--- WHAT YOU ARE ASKED TO DO ---
For this exercise, please find the lines in the entries that include the word "gray" and copy them.

[Opening DATASET CONTENT section]

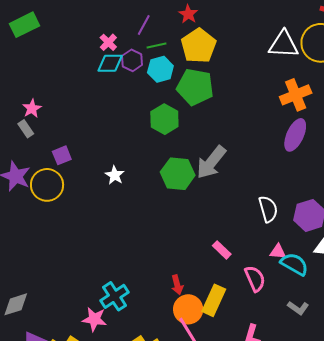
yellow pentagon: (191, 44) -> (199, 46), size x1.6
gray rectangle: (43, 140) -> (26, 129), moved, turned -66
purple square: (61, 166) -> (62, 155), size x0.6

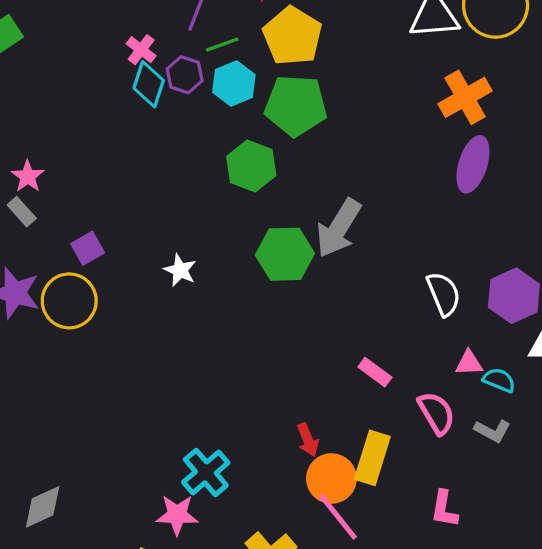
cyan diamond: (110, 63) -> (149, 84), turned -64
cyan semicircle: (294, 264) -> (499, 380), size x0.7
gray L-shape: (298, 308) -> (492, 431), moved

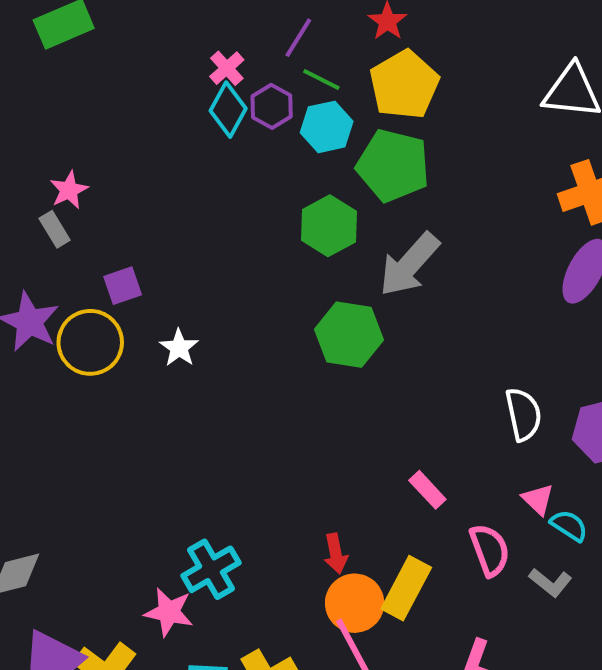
green line: (222, 45) -> (321, 80), turned 36
gray arrow: (339, 228) -> (409, 264), moved
white star: (180, 270) -> (179, 348), moved
pink triangle: (469, 363) -> (538, 499), turned 36

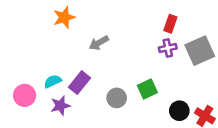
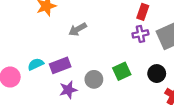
purple rectangle: (80, 83) -> (60, 65), turned 30
purple star: (60, 106) -> (68, 90), moved
black circle: (179, 111) -> (157, 74), moved

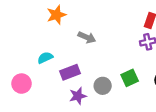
gray arrow: (78, 29) -> (87, 37), turned -126
cyan semicircle: (36, 64) -> (45, 58), moved

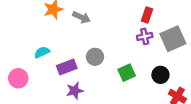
gray arrow: (87, 37) -> (81, 17), moved
gray circle: (103, 86) -> (95, 57), moved

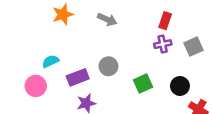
gray arrow: (81, 17) -> (107, 19), moved
gray square: (173, 39) -> (194, 47), size x0.7
pink circle: (18, 78) -> (36, 86), moved

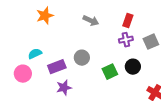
gray arrow: (107, 19) -> (91, 21), moved
black circle: (180, 86) -> (133, 67), moved

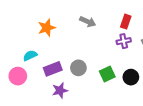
orange star: (45, 16) -> (47, 28), moved
gray circle: (82, 58) -> (78, 68), moved
black circle: (133, 67) -> (131, 77), moved

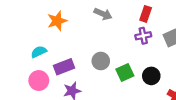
gray circle: (78, 68) -> (101, 61), moved
pink circle: (18, 76) -> (39, 81), moved

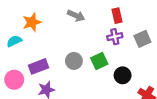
red rectangle: (146, 14) -> (117, 16), turned -32
cyan semicircle: (39, 52) -> (14, 41), moved
green square: (125, 72) -> (99, 61), moved

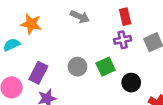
orange star: (32, 22) -> (31, 24), turned 30
purple rectangle: (39, 66) -> (38, 73), turned -42

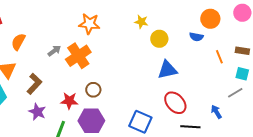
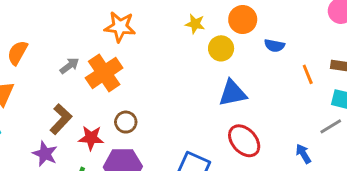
orange circle: (210, 19) -> (243, 20), moved
brown L-shape: (34, 84) -> (61, 119), moved

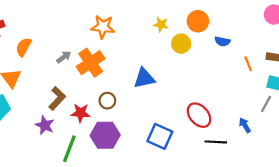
blue triangle: (233, 93) -> (144, 78), moved
gray line: (331, 126) -> (266, 104), turned -30

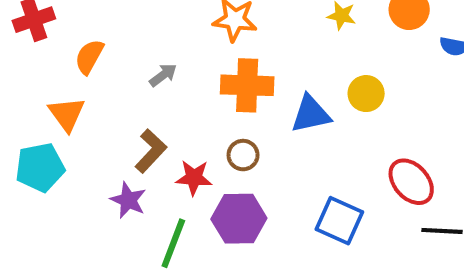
yellow circle: (181, 44) -> (366, 94), moved
orange cross: (91, 63) -> (247, 85), moved, turned 36

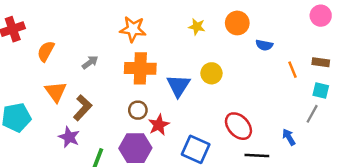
orange triangle: (67, 114) -> (56, 92), moved
blue triangle: (311, 114) -> (178, 86), turned -45
red star: (194, 178) -> (159, 125), moved, turned -30

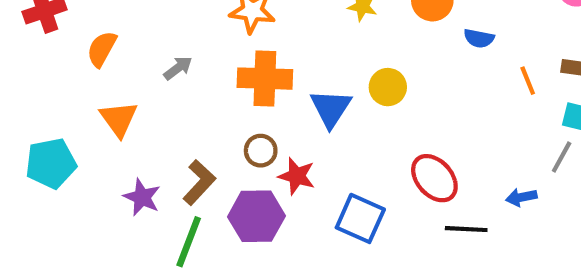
brown L-shape: (83, 108) -> (199, 182), moved
red star: (159, 125) -> (297, 176), turned -30
blue arrow: (289, 137) -> (521, 197), turned -70

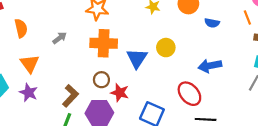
orange semicircle: (102, 49) -> (21, 28), turned 138
orange line: (528, 81) -> (247, 17), moved
purple star: (142, 197) -> (29, 93), moved
blue arrow: (521, 197) -> (210, 66), moved, size x1.5

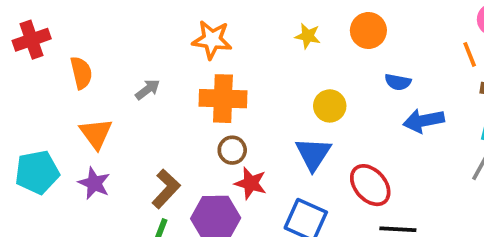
blue semicircle: (212, 23) -> (398, 82), moved
blue triangle: (137, 58) -> (313, 154), moved
blue arrow: (210, 66) -> (424, 121), moved
brown circle: (101, 80) -> (232, 150), moved

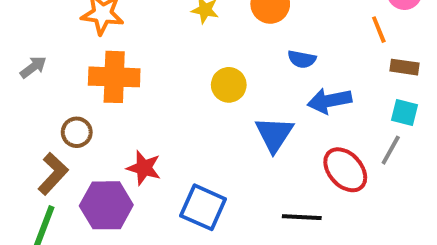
brown circle: (232, 150) -> (77, 132), moved
blue triangle: (313, 154) -> (274, 134), moved
red ellipse: (370, 185) -> (345, 170), moved

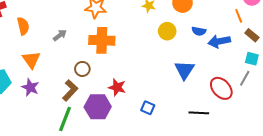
brown rectangle: (404, 67) -> (252, 35), turned 32
yellow circle: (229, 85) -> (167, 31), moved
blue arrow: (329, 101) -> (219, 41), moved
blue square: (203, 207) -> (148, 108), size x0.6

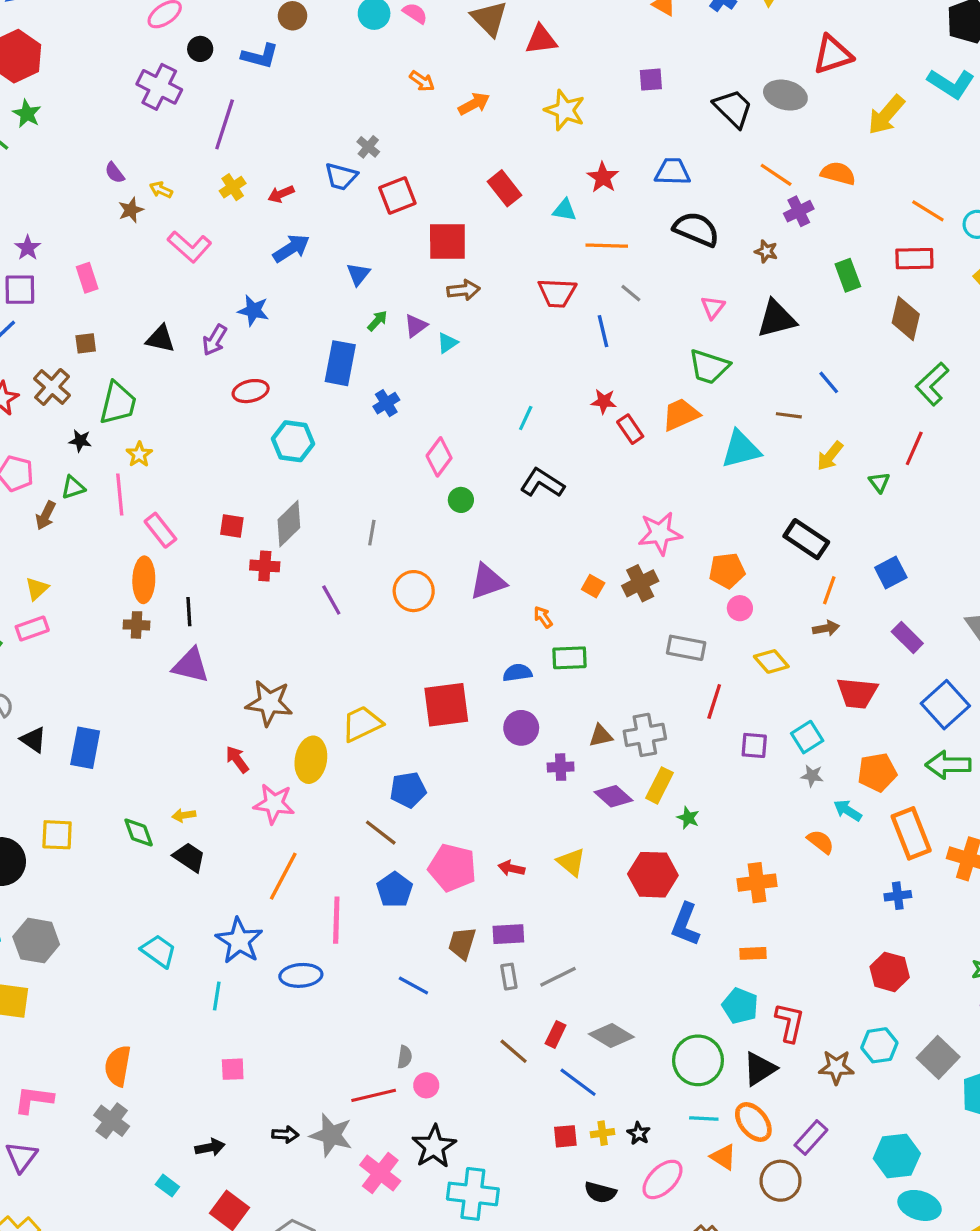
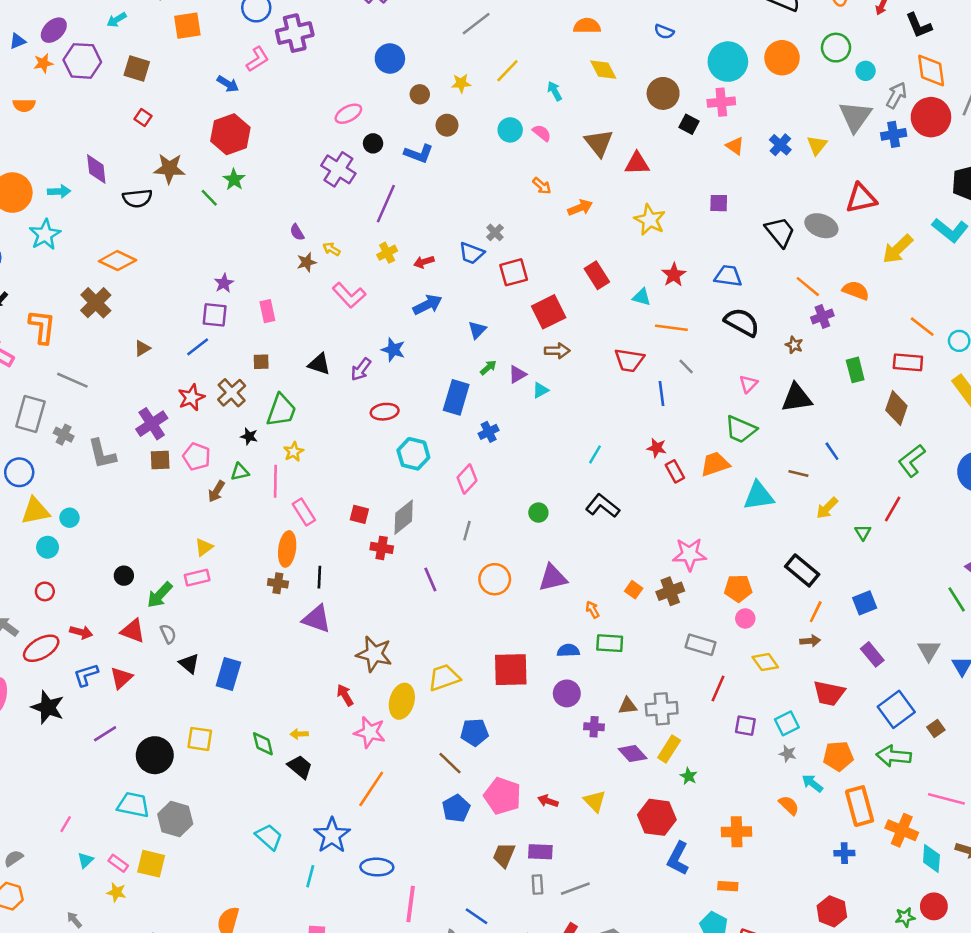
red square: (447, 241) -> (549, 312), turned -32
pink diamond: (439, 457) -> (467, 479), moved
pink line: (336, 920) -> (411, 904), moved
blue line: (413, 986) -> (476, 916), moved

[Closing DATASET CONTENT section]

--- EXERCISE RESULT ---
gray rectangle: (43, 140) -> (26, 129), moved, turned -66
gray L-shape: (298, 308) -> (492, 431), moved
gray arrow: (339, 228) -> (409, 264), moved
gray arrow: (78, 29) -> (87, 37), turned -126
gray arrow: (87, 37) -> (81, 17), moved
gray circle: (103, 86) -> (95, 57), moved
gray arrow: (81, 17) -> (107, 19), moved
gray square: (173, 39) -> (194, 47), size x0.7
gray arrow: (107, 19) -> (91, 21), moved
gray circle: (82, 58) -> (78, 68), moved
gray circle: (78, 68) -> (101, 61), moved
gray line: (331, 126) -> (266, 104), turned -30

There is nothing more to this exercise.